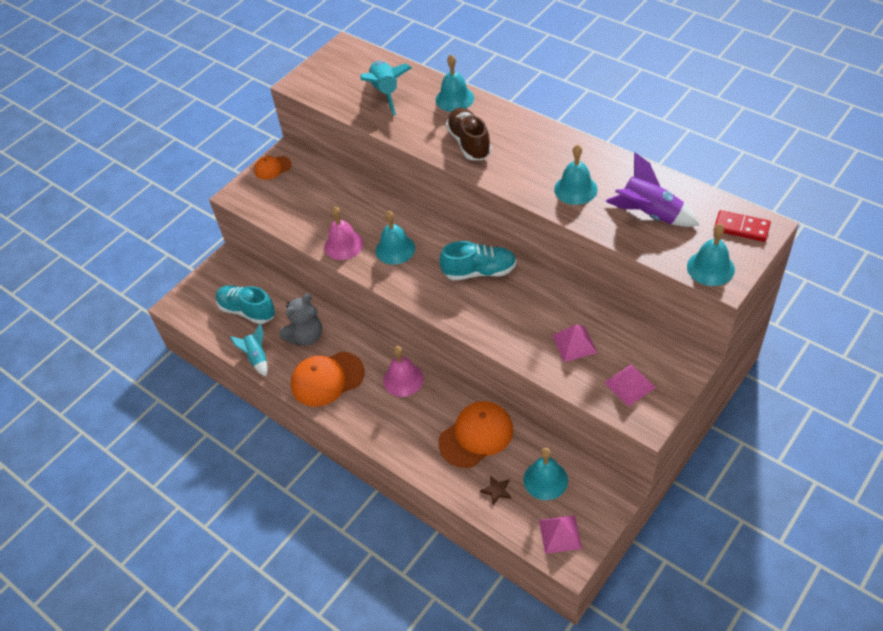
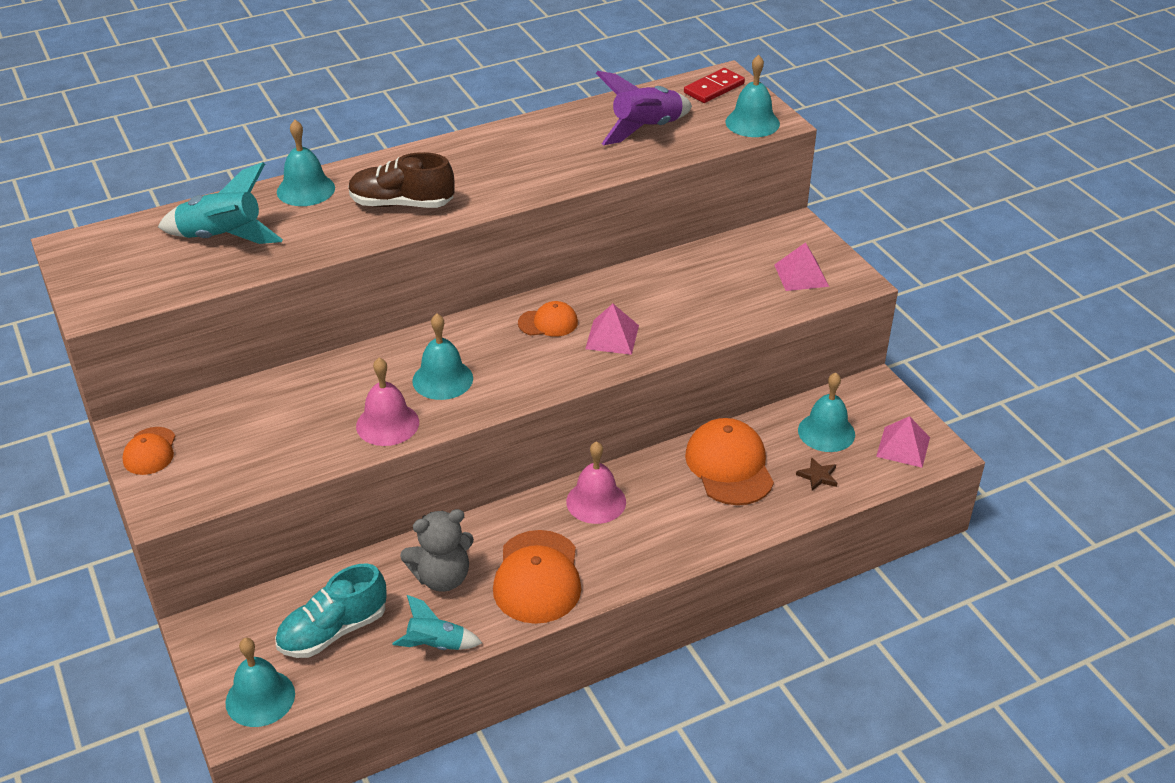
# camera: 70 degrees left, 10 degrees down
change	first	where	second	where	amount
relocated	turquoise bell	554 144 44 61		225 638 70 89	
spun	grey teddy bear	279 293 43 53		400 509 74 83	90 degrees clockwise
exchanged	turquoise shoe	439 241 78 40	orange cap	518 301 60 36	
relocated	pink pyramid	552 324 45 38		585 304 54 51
-*-*-
• Required work
Say how many lines of the data include the word "turquoise". Nothing other than the number should be given.

• Answer for the task
2